What is needed:
Repeat verbatim, and only, the lines of the data below, beginning at the line that contains "[289, 202] |" and stopping after the line that contains "[599, 205] |".

Information shown:
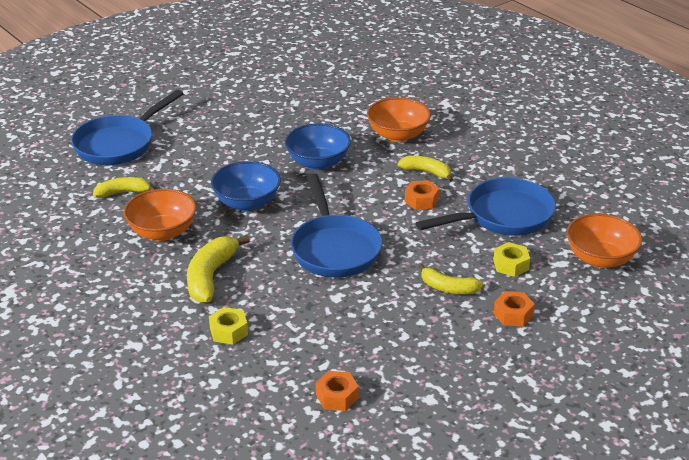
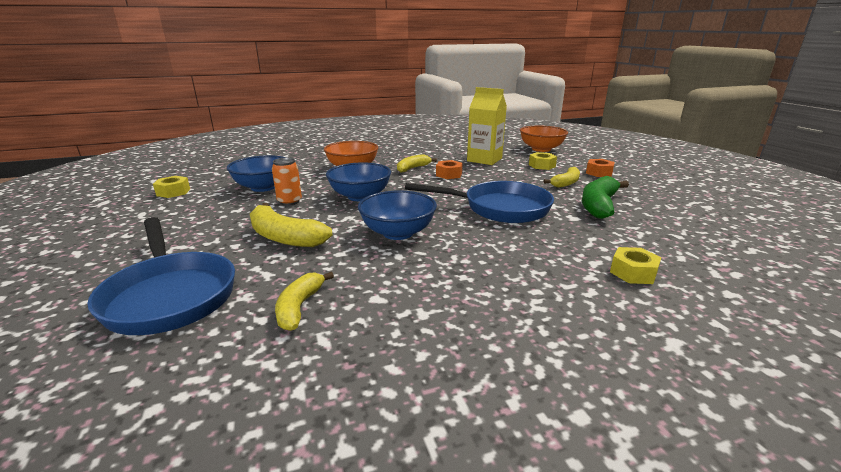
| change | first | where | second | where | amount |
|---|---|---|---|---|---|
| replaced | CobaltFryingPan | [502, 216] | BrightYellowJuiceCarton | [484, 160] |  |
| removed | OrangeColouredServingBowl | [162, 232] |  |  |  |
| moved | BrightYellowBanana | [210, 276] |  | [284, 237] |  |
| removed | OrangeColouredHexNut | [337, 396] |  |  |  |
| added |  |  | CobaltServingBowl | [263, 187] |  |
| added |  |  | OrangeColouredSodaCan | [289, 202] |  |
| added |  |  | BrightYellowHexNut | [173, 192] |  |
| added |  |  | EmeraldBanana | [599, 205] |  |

* * *

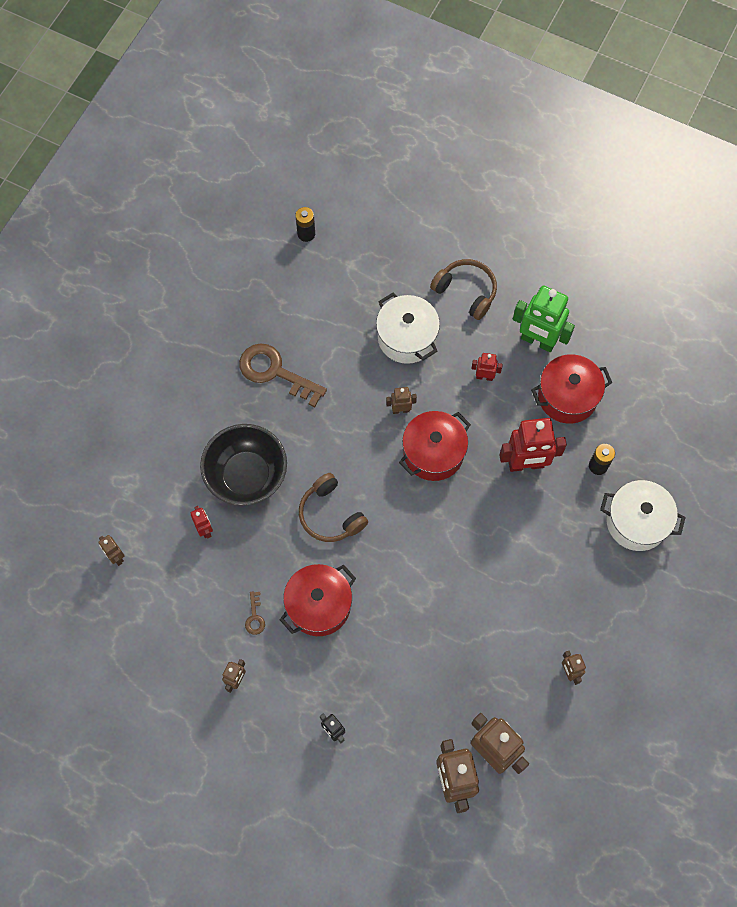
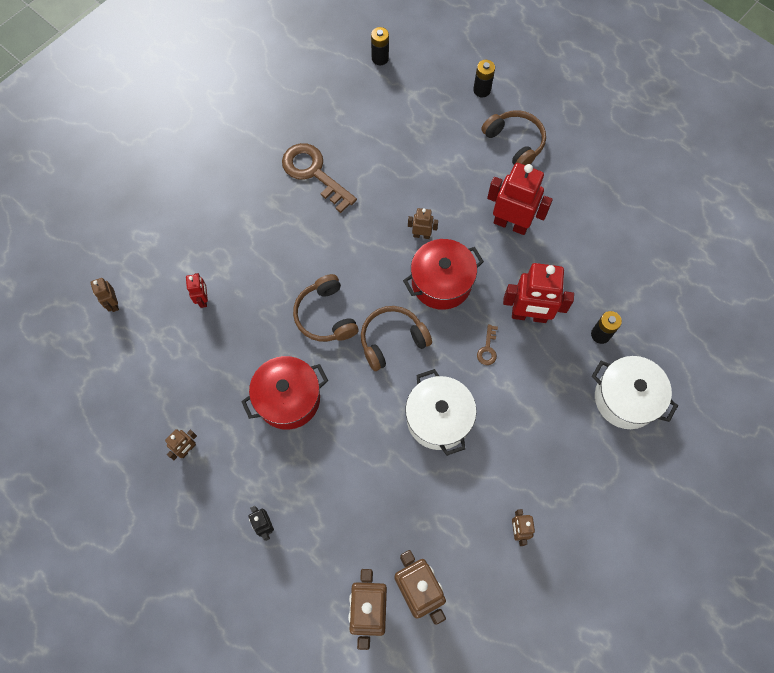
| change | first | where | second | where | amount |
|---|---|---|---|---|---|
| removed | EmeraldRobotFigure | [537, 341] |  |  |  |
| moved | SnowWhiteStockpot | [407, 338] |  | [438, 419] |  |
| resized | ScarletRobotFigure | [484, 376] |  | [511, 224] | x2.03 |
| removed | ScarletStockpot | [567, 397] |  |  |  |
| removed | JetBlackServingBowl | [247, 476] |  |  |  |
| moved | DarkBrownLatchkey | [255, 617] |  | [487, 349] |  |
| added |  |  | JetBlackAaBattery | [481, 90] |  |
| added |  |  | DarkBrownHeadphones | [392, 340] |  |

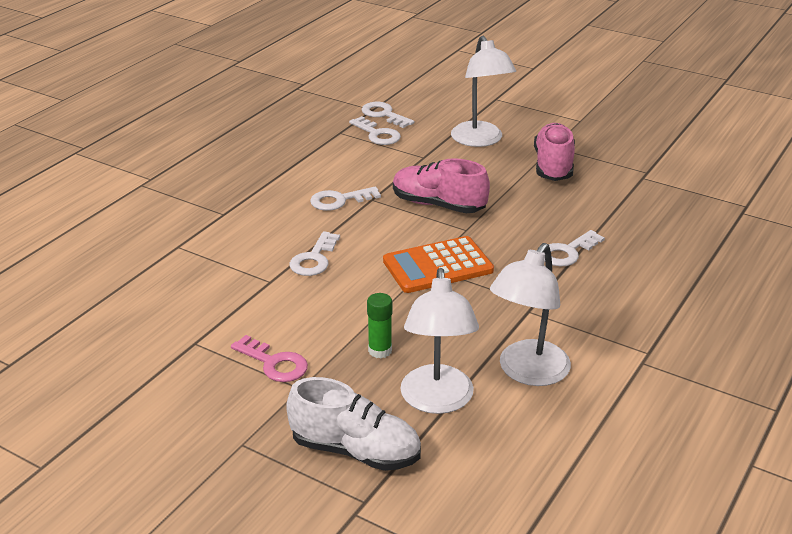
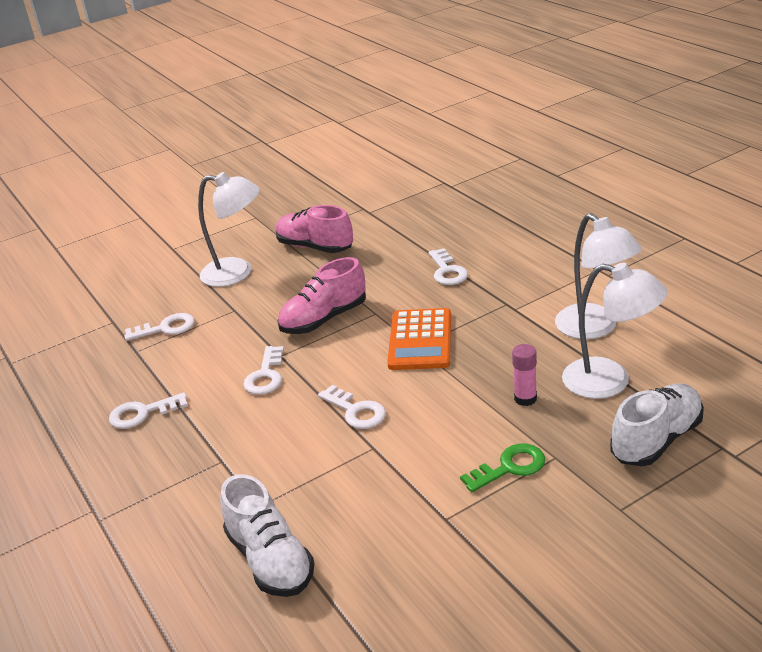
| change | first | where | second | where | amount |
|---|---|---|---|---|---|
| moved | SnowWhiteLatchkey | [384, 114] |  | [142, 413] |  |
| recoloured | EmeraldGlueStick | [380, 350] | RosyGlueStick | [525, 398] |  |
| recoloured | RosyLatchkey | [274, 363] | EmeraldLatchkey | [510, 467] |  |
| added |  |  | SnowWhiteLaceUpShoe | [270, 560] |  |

Result of this task:
| added |  |  | OrangeColouredSodaCan | [289, 202] |  |
| added |  |  | BrightYellowHexNut | [173, 192] |  |
| added |  |  | EmeraldBanana | [599, 205] |  |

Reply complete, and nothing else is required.